## TASK DESCRIPTION
Take the entries below and reproduce exactly the portion that begins at the line containing "D6: schottky 1N5817 (A N1, K +5V) -> none" and ends at the line containing "U3 pin P1.4: none -> +5V", keeping both ends, dropping pictures, and adding nothing else.
*** PROVIDED DATA ***
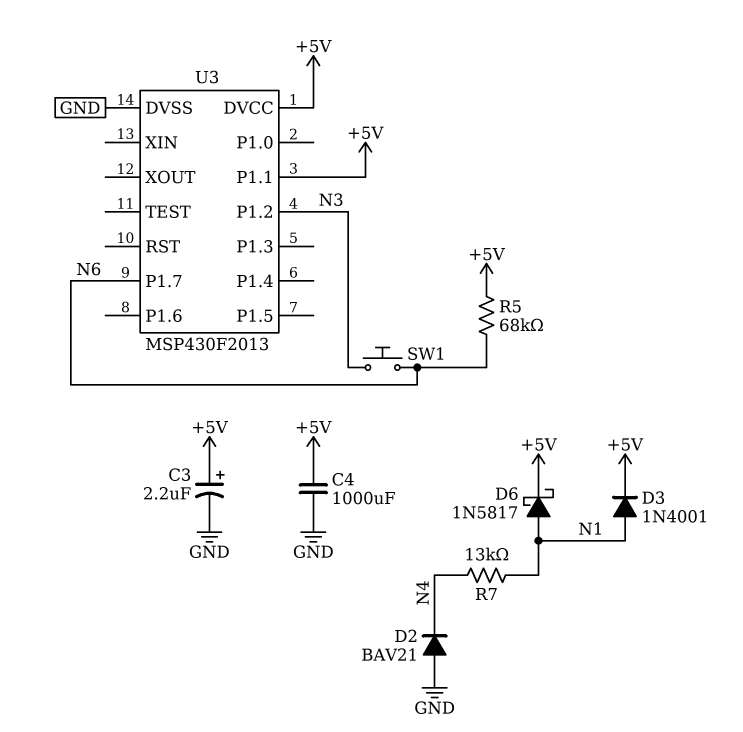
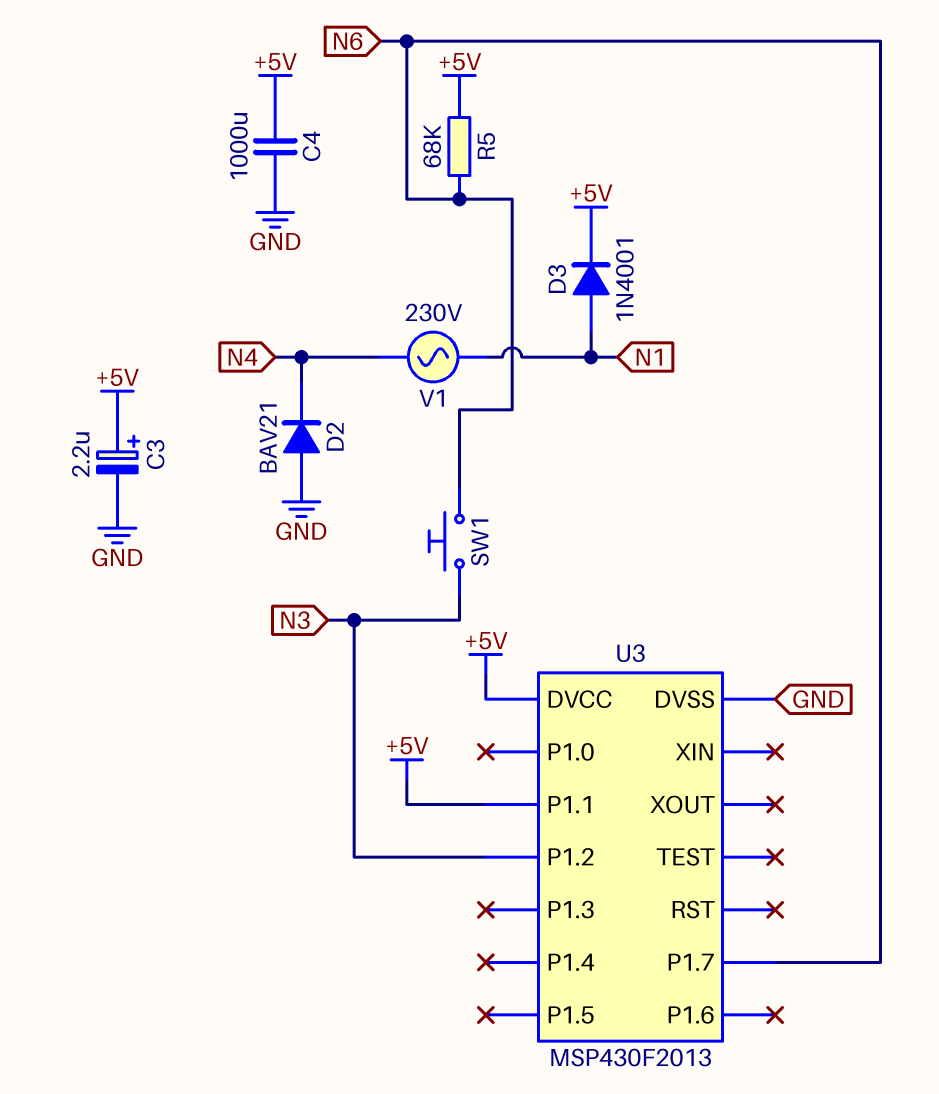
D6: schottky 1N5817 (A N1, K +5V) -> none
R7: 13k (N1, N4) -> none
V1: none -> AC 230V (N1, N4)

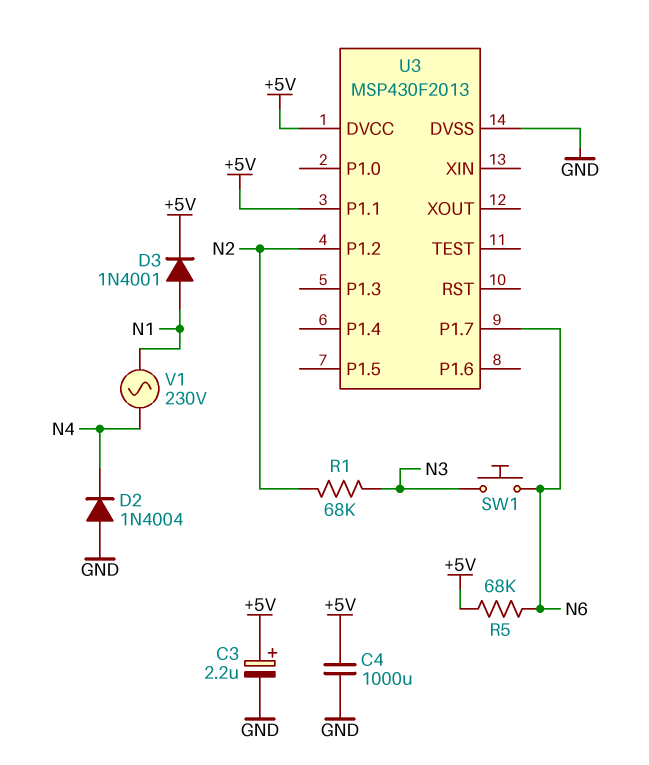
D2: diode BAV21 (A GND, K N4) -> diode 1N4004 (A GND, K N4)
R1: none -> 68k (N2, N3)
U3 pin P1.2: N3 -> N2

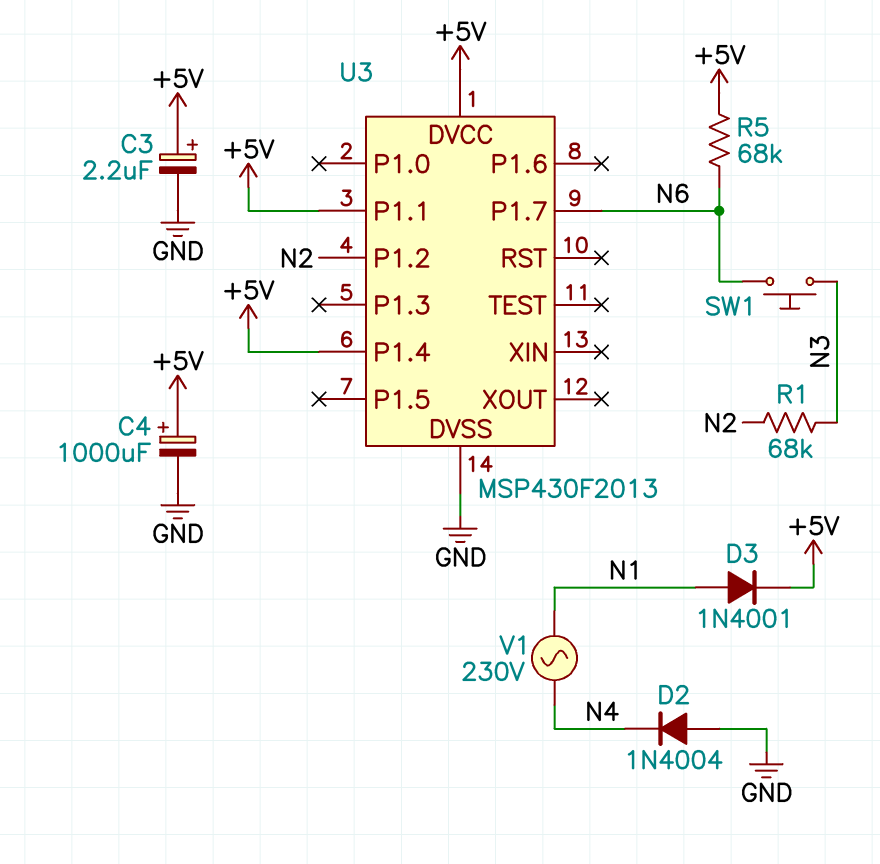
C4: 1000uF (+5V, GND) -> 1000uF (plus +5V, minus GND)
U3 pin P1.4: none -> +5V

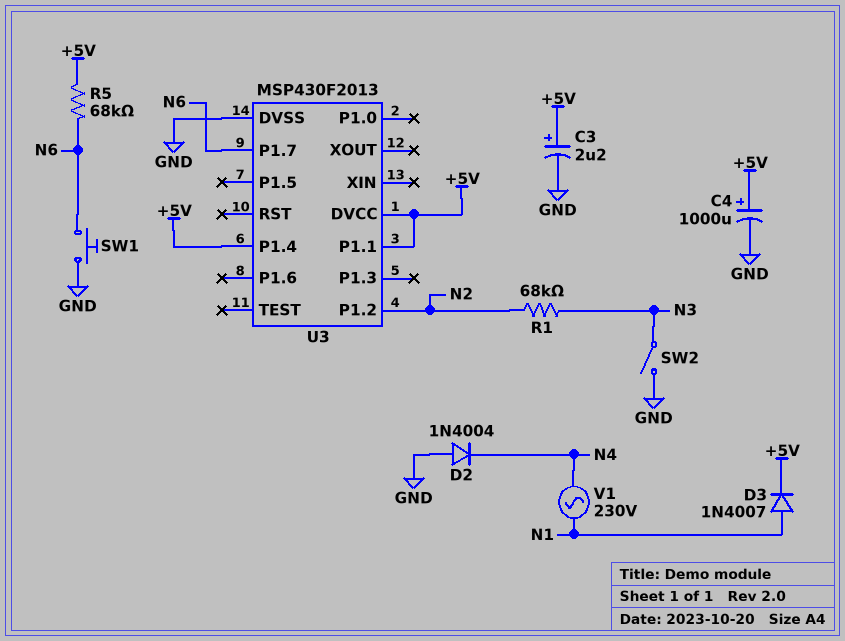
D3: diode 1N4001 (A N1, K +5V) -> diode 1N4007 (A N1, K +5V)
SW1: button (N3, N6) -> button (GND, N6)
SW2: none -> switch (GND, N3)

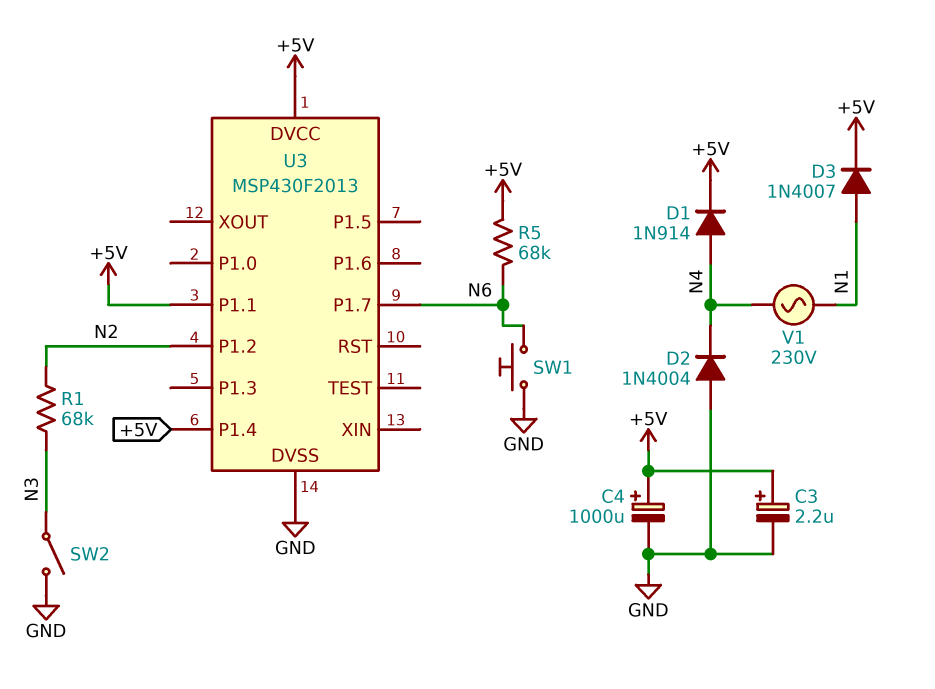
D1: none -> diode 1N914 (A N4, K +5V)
*** End of PROVIDED DATA ***
*** PROVIDED DATA ***
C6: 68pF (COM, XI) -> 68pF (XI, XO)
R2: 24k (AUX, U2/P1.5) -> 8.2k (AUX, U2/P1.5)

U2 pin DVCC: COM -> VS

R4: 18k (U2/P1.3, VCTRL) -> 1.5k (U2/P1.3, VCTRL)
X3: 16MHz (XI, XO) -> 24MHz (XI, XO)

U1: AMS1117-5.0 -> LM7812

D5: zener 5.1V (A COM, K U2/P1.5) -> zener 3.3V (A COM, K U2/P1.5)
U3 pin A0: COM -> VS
*** End of PROVIDED DATA ***
*** PROVIDED DATA ***
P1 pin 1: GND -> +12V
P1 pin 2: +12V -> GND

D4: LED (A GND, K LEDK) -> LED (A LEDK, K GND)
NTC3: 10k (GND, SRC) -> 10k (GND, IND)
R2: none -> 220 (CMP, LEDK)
*** End of PROVIDED DATA ***
## ANSWER TO THE PROBLEM
D6: schottky 1N5817 (A N1, K +5V) -> none
R7: 13k (N1, N4) -> none
V1: none -> AC 230V (N1, N4)

D2: diode BAV21 (A GND, K N4) -> diode 1N4004 (A GND, K N4)
R1: none -> 68k (N2, N3)
U3 pin P1.2: N3 -> N2

C4: 1000uF (+5V, GND) -> 1000uF (plus +5V, minus GND)
U3 pin P1.4: none -> +5V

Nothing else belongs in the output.